> [What is being asked]
Some of the lines below need repeating. Reproduce exactly those between the lines holding "white heart: 10 -> 9" and "yellow calculator: 7 -> 2", inclusive.

> [Object tracking records]
↓
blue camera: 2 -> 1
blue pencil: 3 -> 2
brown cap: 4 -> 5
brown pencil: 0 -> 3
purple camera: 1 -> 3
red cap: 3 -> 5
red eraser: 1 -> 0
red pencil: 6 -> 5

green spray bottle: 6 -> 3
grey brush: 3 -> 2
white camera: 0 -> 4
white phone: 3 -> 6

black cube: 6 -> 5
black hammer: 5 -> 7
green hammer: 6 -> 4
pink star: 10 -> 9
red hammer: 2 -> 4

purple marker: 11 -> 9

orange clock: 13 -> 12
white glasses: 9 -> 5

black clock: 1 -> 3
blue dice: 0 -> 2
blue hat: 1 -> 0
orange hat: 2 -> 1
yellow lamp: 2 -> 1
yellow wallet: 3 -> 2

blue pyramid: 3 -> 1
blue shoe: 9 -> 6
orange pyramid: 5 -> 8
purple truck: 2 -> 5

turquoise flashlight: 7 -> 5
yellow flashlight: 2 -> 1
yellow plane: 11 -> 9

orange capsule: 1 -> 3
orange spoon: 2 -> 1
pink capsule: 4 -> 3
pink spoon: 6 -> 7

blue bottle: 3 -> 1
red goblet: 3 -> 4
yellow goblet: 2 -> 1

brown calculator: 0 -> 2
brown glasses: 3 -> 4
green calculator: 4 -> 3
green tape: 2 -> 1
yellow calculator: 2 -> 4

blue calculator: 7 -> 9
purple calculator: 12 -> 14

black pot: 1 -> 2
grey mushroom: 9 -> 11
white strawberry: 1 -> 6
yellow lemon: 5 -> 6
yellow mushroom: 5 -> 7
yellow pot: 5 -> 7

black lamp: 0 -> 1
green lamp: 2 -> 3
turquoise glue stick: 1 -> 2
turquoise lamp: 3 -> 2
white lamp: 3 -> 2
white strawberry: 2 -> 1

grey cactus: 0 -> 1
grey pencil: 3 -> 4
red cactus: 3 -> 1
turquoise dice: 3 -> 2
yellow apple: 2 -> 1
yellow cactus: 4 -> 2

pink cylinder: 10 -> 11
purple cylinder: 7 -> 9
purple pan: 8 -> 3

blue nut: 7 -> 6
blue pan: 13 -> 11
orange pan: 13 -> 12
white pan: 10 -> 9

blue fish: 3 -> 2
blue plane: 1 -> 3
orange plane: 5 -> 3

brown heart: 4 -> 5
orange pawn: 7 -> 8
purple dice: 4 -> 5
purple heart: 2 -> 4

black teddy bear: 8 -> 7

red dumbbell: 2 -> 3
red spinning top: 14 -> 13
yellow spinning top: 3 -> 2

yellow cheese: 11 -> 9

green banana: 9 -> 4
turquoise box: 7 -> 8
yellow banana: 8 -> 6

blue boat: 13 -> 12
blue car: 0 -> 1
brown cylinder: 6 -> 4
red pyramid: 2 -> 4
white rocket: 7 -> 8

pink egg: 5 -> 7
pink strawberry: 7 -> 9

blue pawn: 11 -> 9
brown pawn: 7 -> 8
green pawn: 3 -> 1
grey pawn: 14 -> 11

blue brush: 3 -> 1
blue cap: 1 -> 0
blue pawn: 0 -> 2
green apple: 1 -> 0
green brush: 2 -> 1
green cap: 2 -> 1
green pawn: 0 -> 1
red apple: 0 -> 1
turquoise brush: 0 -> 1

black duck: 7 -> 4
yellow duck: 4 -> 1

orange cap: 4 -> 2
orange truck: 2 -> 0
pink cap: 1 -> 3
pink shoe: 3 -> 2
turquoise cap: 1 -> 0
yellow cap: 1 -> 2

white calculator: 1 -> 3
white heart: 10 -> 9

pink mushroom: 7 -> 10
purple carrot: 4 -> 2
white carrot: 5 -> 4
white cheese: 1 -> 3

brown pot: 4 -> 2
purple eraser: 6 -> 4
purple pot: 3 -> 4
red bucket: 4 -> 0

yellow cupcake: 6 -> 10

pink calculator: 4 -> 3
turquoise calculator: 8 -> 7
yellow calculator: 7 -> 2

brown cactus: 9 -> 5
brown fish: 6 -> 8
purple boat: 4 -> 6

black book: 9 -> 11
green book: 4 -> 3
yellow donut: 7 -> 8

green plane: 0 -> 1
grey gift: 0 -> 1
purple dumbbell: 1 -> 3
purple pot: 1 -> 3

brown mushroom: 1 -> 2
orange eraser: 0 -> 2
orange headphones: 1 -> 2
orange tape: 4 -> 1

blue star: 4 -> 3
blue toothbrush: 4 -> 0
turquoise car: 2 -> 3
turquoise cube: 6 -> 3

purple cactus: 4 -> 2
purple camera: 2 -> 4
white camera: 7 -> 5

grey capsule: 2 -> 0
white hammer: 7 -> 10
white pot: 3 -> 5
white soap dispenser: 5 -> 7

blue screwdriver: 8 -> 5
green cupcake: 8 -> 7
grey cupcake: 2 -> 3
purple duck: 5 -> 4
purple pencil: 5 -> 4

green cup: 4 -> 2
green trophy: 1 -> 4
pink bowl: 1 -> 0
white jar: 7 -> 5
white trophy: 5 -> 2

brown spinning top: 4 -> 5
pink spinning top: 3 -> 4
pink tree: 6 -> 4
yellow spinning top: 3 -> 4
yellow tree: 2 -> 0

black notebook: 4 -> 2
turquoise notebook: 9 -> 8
↑
> [Response below]
white heart: 10 -> 9

pink mushroom: 7 -> 10
purple carrot: 4 -> 2
white carrot: 5 -> 4
white cheese: 1 -> 3

brown pot: 4 -> 2
purple eraser: 6 -> 4
purple pot: 3 -> 4
red bucket: 4 -> 0

yellow cupcake: 6 -> 10

pink calculator: 4 -> 3
turquoise calculator: 8 -> 7
yellow calculator: 7 -> 2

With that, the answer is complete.